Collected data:

=== Section Start ===

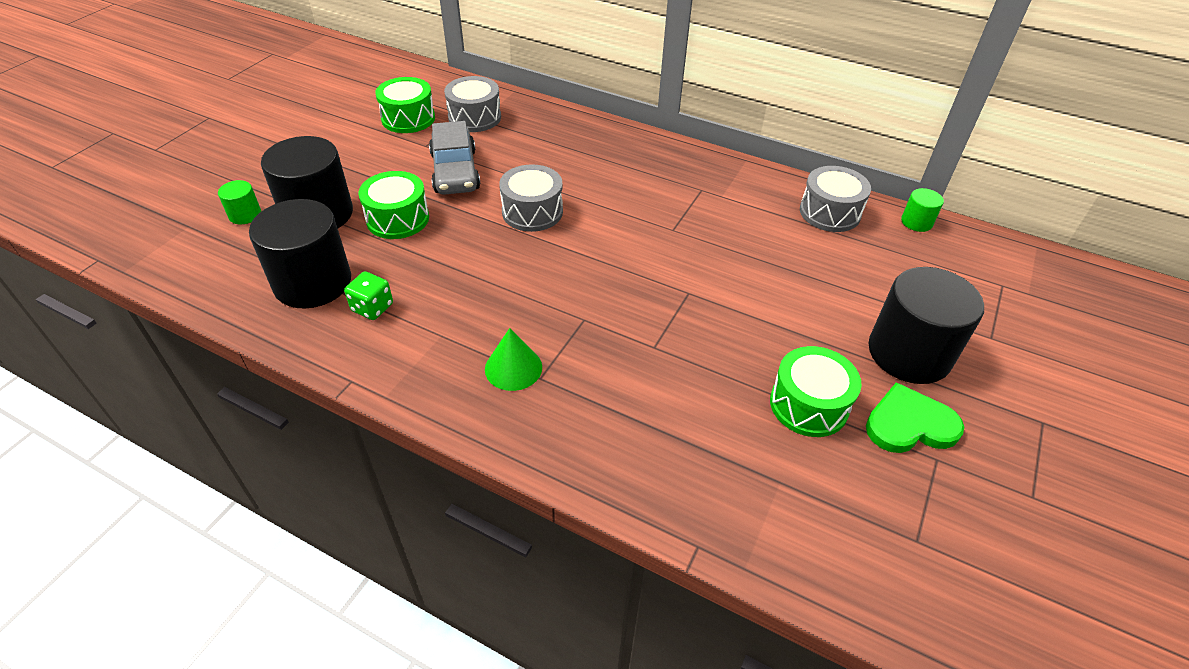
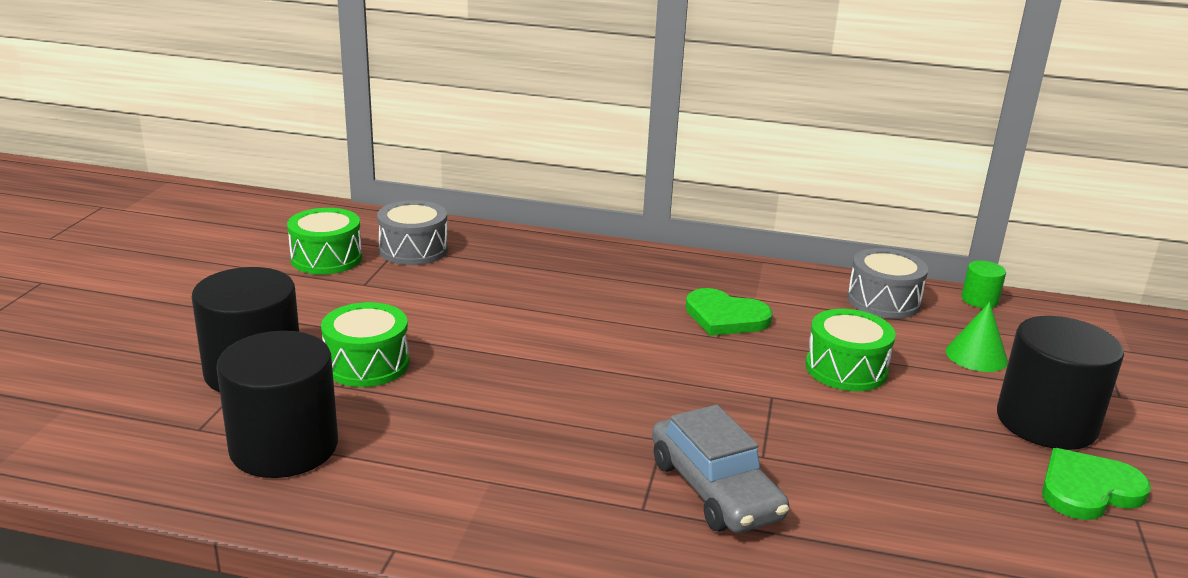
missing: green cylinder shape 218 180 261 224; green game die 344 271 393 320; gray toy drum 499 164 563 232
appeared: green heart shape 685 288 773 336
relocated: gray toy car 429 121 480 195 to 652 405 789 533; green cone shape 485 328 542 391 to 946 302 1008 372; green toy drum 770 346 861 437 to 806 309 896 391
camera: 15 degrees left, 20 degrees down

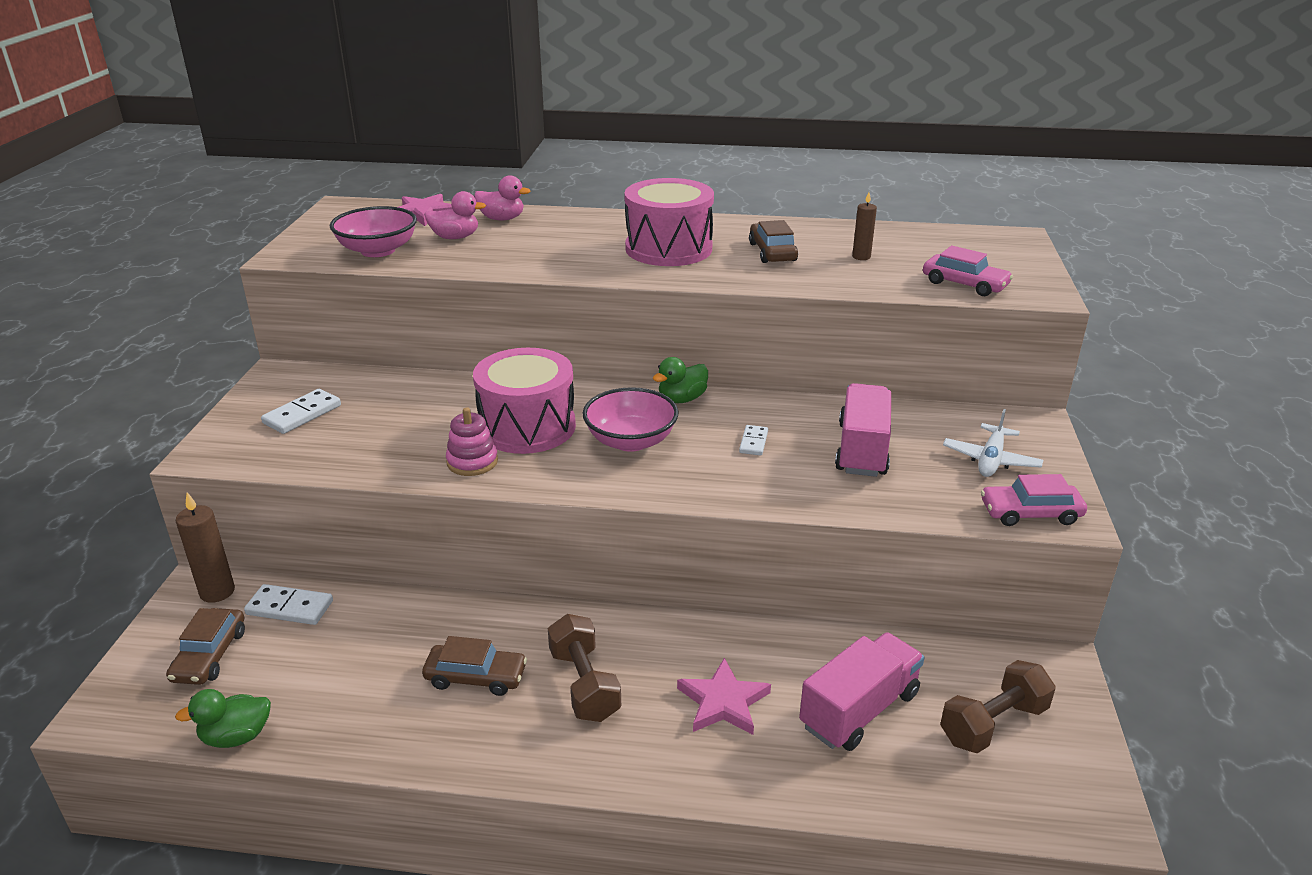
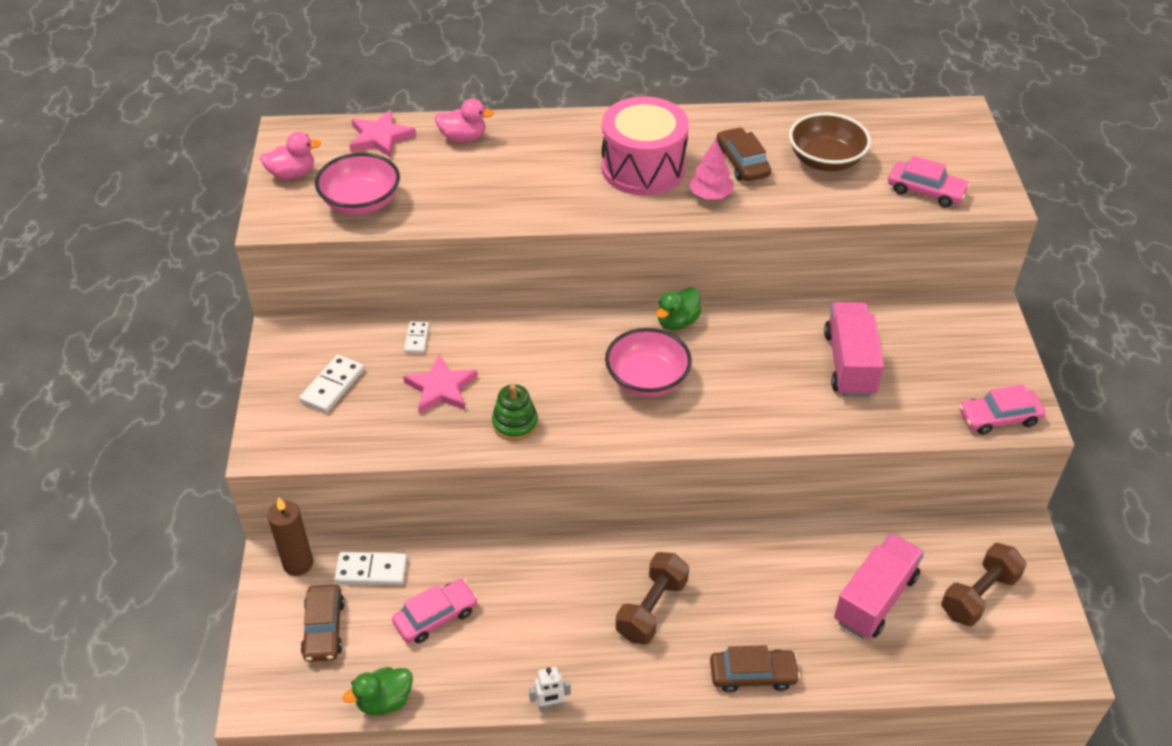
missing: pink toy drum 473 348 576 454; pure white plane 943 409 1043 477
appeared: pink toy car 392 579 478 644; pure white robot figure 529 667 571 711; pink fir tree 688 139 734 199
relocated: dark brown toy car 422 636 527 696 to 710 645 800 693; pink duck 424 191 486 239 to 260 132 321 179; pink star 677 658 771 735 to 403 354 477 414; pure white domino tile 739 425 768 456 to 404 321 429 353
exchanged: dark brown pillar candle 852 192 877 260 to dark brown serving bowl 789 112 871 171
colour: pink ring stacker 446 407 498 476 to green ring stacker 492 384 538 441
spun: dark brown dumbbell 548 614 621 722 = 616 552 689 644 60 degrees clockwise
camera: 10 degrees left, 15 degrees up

=== Section End ===
=== Section Start ===

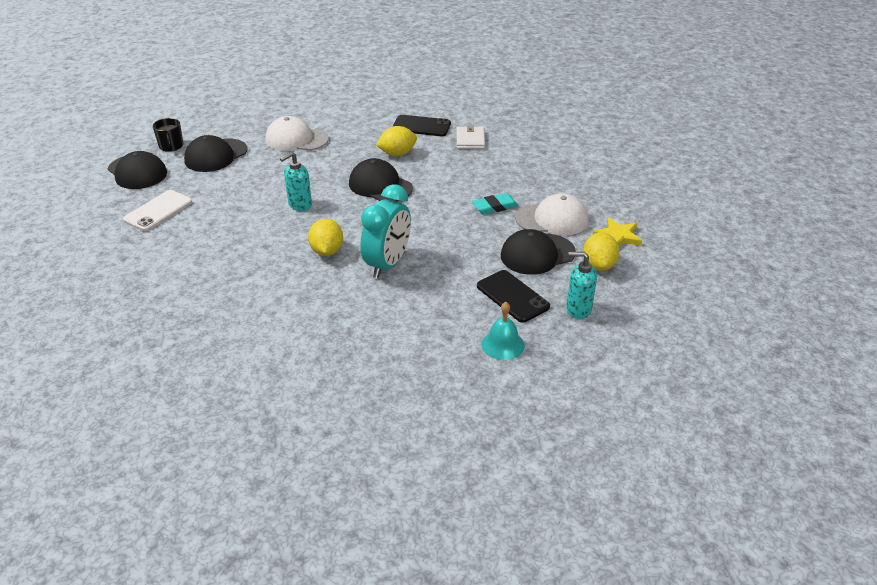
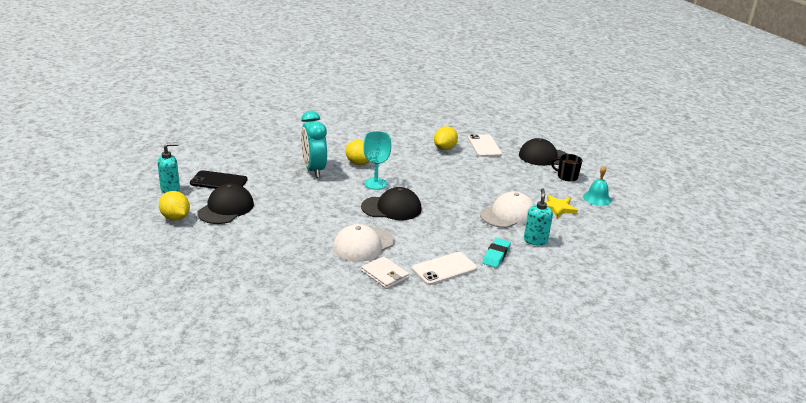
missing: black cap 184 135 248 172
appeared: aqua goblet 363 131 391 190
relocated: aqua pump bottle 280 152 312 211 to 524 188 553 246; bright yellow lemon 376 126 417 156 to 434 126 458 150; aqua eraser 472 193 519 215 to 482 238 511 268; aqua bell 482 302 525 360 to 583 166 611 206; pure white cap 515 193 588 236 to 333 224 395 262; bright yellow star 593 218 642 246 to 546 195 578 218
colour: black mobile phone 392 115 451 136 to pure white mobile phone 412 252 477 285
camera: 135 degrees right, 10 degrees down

=== Section End ===
=== Section Start ===

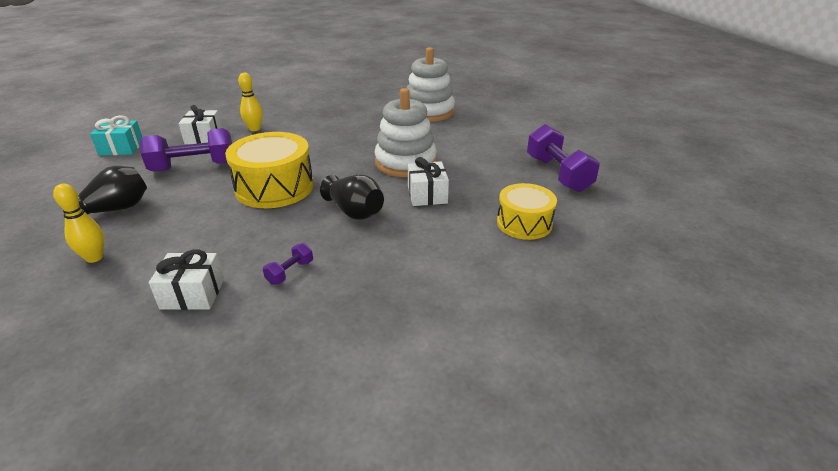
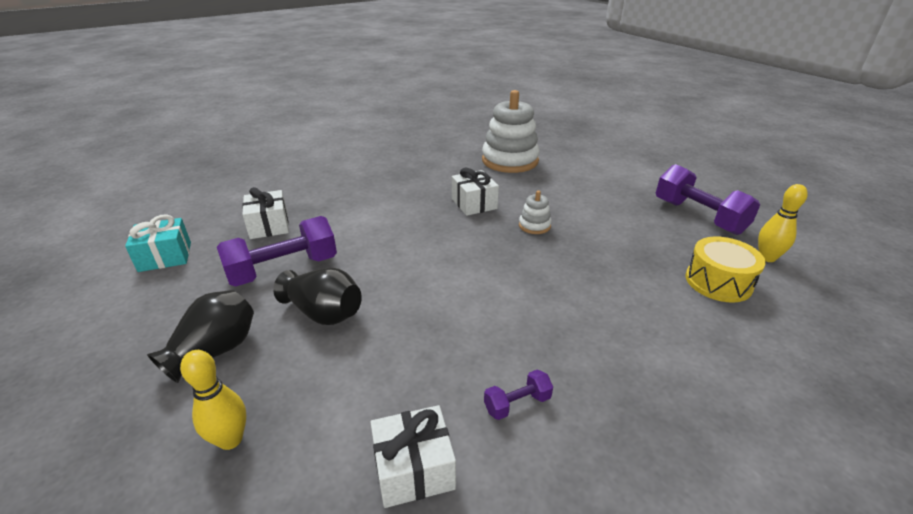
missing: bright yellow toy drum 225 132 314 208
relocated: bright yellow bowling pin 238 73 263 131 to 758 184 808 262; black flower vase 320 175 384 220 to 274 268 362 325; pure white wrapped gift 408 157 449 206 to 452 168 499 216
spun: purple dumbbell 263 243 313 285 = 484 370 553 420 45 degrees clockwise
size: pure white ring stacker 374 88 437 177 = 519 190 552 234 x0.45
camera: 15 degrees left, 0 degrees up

=== Section End ===

_WHAT YOU SHOULD DO:_
Look above for the line that contains "missing: green cylinder". Starting there, transcribe every line exactly until you have copied the line that contains "relocated: gray toy".

_ANSWER SECTION:_
missing: green cylinder shape 218 180 261 224; green game die 344 271 393 320; gray toy drum 499 164 563 232
appeared: green heart shape 685 288 773 336
relocated: gray toy car 429 121 480 195 to 652 405 789 533; green cone shape 485 328 542 391 to 946 302 1008 372; green toy drum 770 346 861 437 to 806 309 896 391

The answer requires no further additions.